(Items from a dataset)
-------------------------
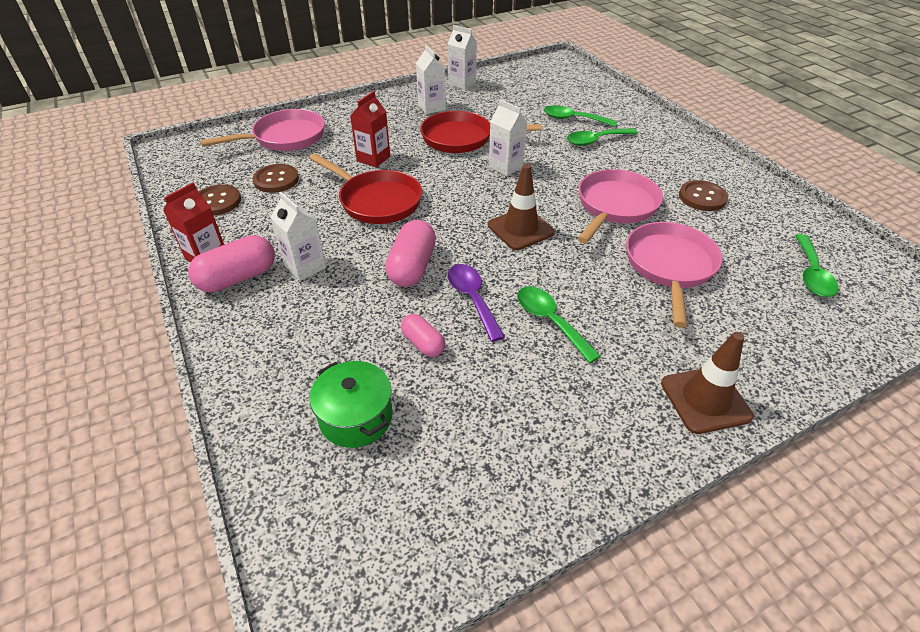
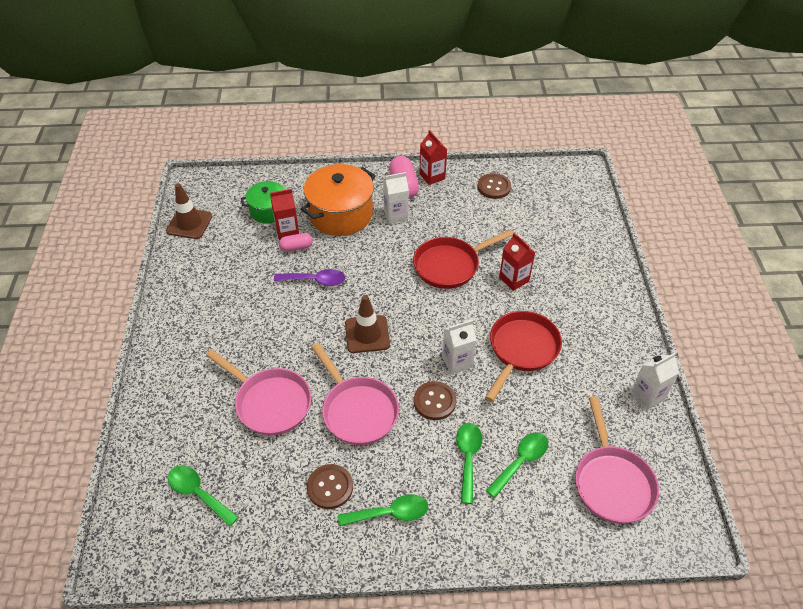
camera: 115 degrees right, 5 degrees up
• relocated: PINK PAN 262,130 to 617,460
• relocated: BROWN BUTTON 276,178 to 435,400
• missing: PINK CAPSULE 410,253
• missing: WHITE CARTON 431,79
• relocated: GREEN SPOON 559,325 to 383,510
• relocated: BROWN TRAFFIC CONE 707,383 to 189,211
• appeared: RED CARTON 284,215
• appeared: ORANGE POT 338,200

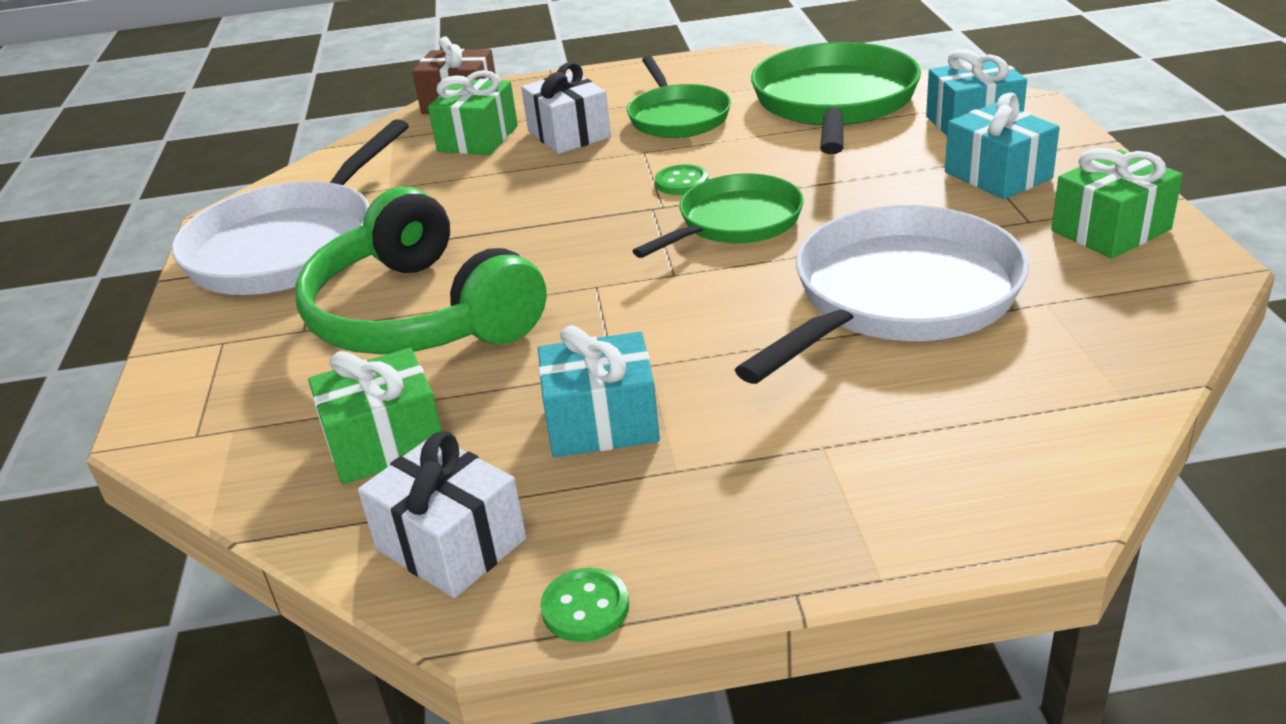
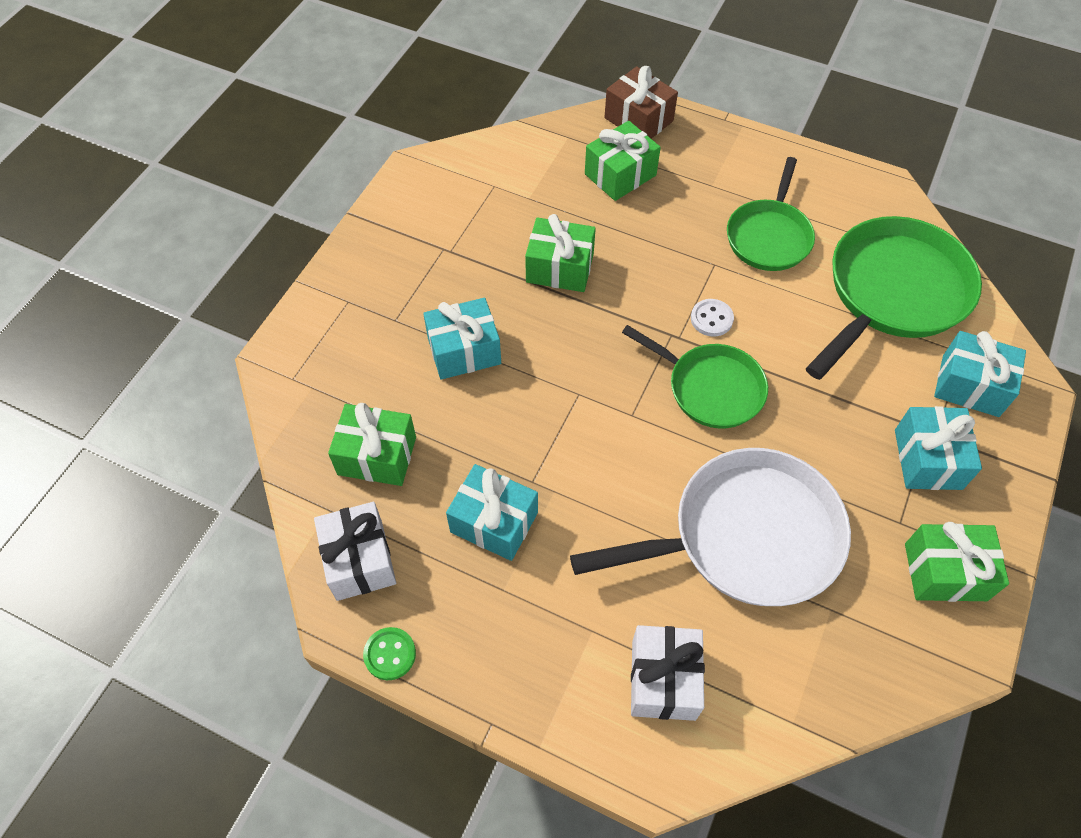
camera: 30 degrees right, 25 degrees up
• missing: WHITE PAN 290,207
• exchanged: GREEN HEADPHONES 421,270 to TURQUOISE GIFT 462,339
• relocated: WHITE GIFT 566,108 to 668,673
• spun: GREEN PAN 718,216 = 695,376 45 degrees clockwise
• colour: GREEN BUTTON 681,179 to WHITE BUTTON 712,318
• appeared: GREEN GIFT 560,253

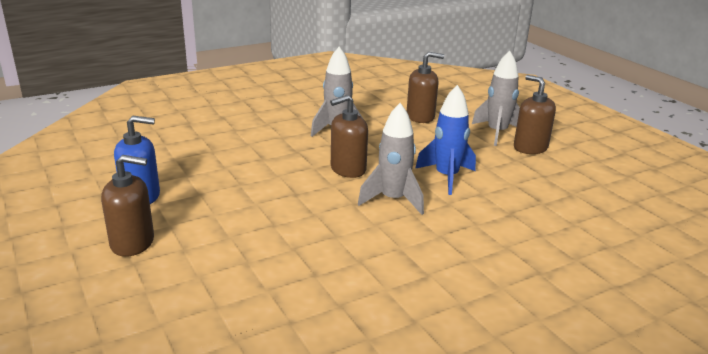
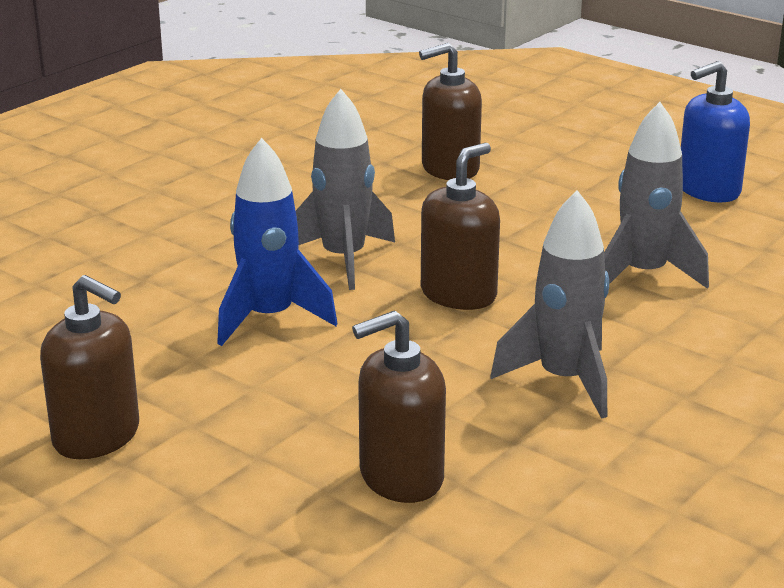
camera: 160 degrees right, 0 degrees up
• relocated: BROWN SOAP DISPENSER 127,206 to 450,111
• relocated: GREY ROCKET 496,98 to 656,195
-------------------------
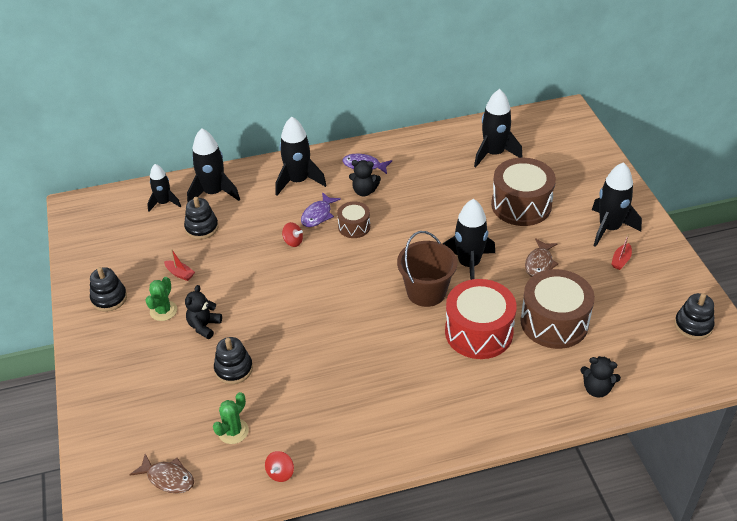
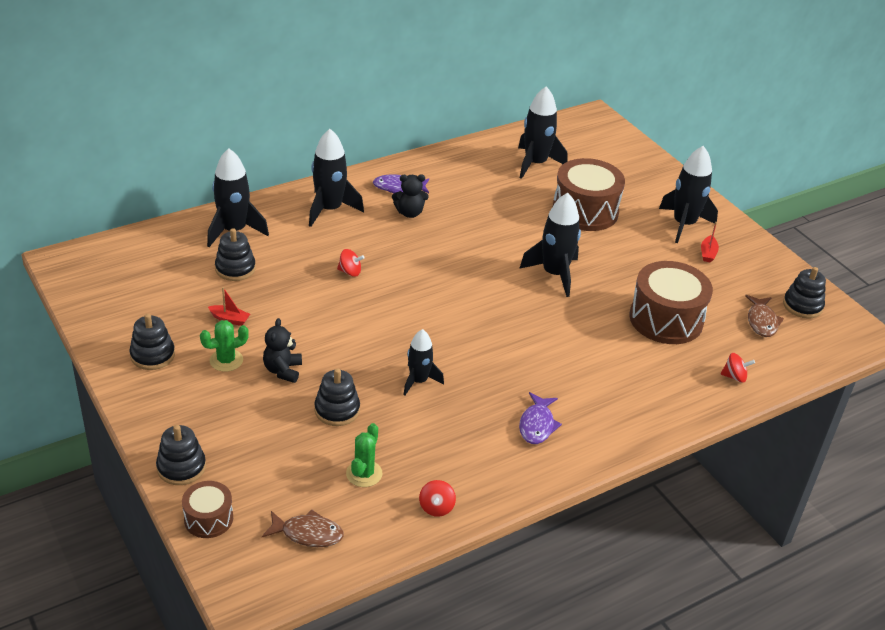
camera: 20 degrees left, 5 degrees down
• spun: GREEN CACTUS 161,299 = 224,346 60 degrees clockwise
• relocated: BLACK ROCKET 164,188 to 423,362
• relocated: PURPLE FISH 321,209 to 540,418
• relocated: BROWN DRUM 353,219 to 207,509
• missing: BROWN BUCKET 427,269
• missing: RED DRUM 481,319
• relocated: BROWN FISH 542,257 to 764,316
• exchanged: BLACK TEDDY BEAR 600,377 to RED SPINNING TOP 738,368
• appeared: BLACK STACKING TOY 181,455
-------------------------
**Exercise brief**
Beginning at the line above that contains "camera: 115 degrees right, 5 degrees up", return each line exactly through the line that contains "RED CARTON 284,215", and no others.

**Task answer**
camera: 115 degrees right, 5 degrees up
• relocated: PINK PAN 262,130 to 617,460
• relocated: BROWN BUTTON 276,178 to 435,400
• missing: PINK CAPSULE 410,253
• missing: WHITE CARTON 431,79
• relocated: GREEN SPOON 559,325 to 383,510
• relocated: BROWN TRAFFIC CONE 707,383 to 189,211
• appeared: RED CARTON 284,215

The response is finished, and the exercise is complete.